Set out word for word the line that contains "Give the centreline" and each line after it, through the end of the data below, but exclude the pictures.

*** Opening of RECORDS SHOWN ***

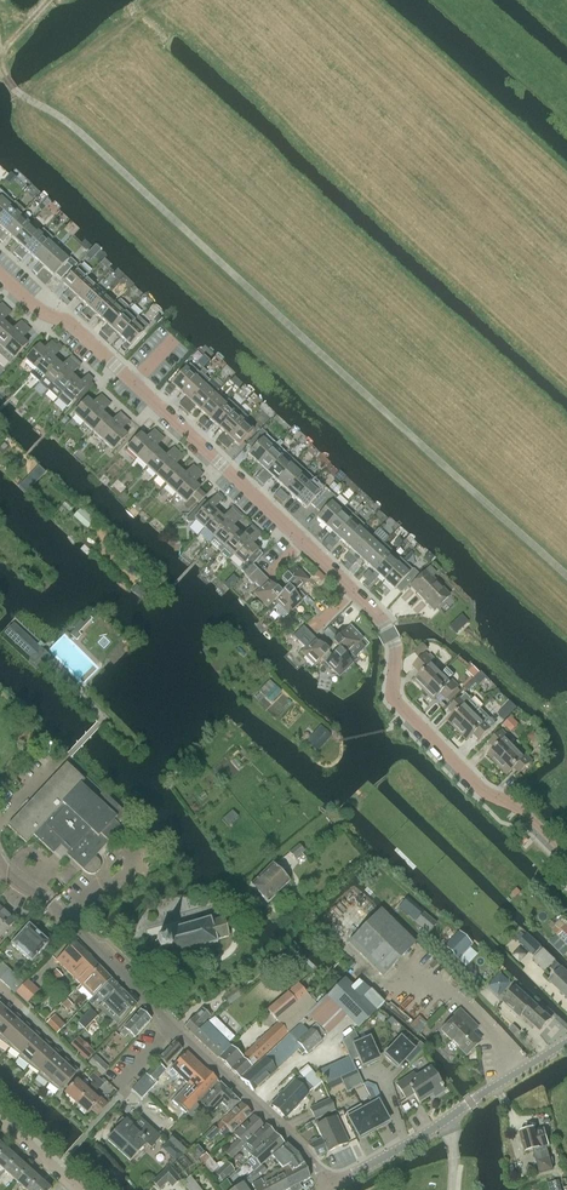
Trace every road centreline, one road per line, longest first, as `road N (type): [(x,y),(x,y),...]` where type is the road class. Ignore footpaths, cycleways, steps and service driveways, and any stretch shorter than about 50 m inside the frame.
road 1 (residential): [(566,855),(518,807),(485,792),(395,702),(392,641),(377,617),(77,333),(0,278)]
road 2 (track): [(566,577),(67,121),(18,95),(0,50)]
road 3 (tertiary): [(329,1188),(566,1043)]
road 4 (tertiary): [(0,868),(45,899),(176,1028)]
road 5 (tertiary): [(176,1028),(303,1147),(329,1188)]
road 6 (residential): [(176,1028),(121,1088),(171,1124)]

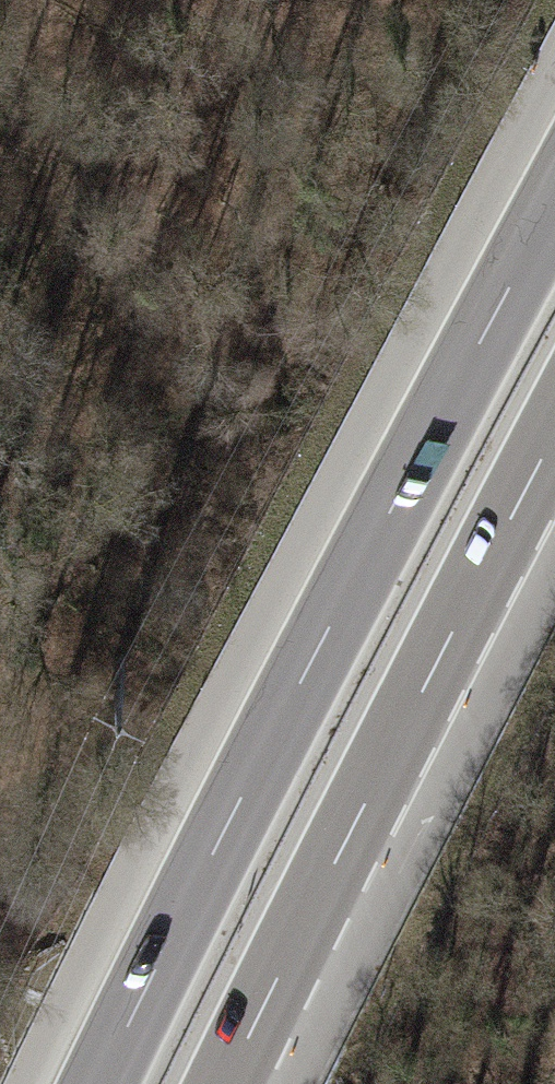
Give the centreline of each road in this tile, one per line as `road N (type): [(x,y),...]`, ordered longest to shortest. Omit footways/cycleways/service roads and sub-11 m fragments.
road 1 (motorway): [(554,199),(219,835),(98,1083)]
road 2 (motorway): [(229,1083),(554,439)]

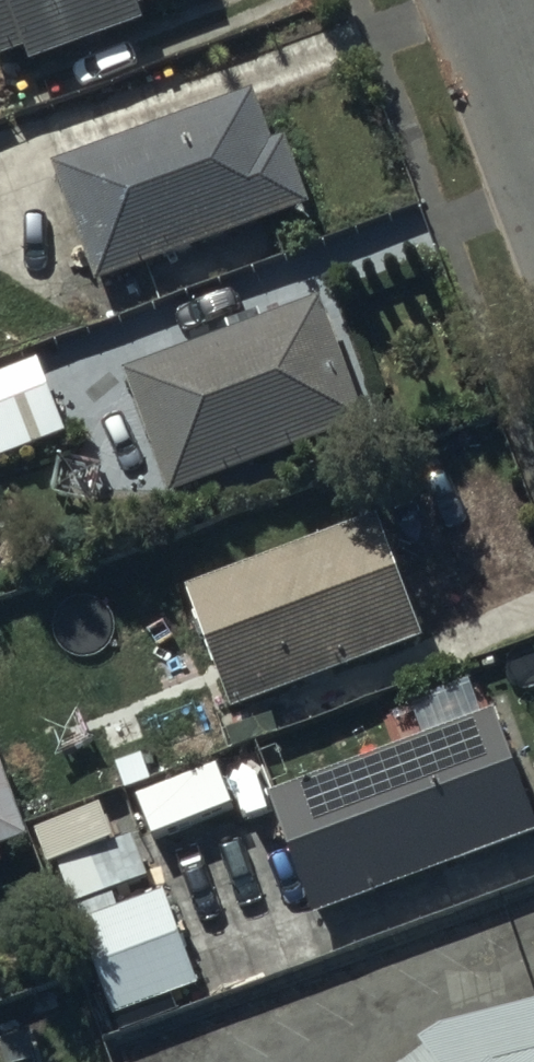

*** Close of RECORDS SHOWN ***

▶ _RESPONSE_:
Give the centreline of each road in this tile, one per line as `road N (type): [(x,y),...]`, ordered longest to shortest. Omit footways/cycleways/service roads and sub-11 m fragments.
road 1 (motorway): [(554,199),(219,835),(98,1083)]
road 2 (motorway): [(229,1083),(554,439)]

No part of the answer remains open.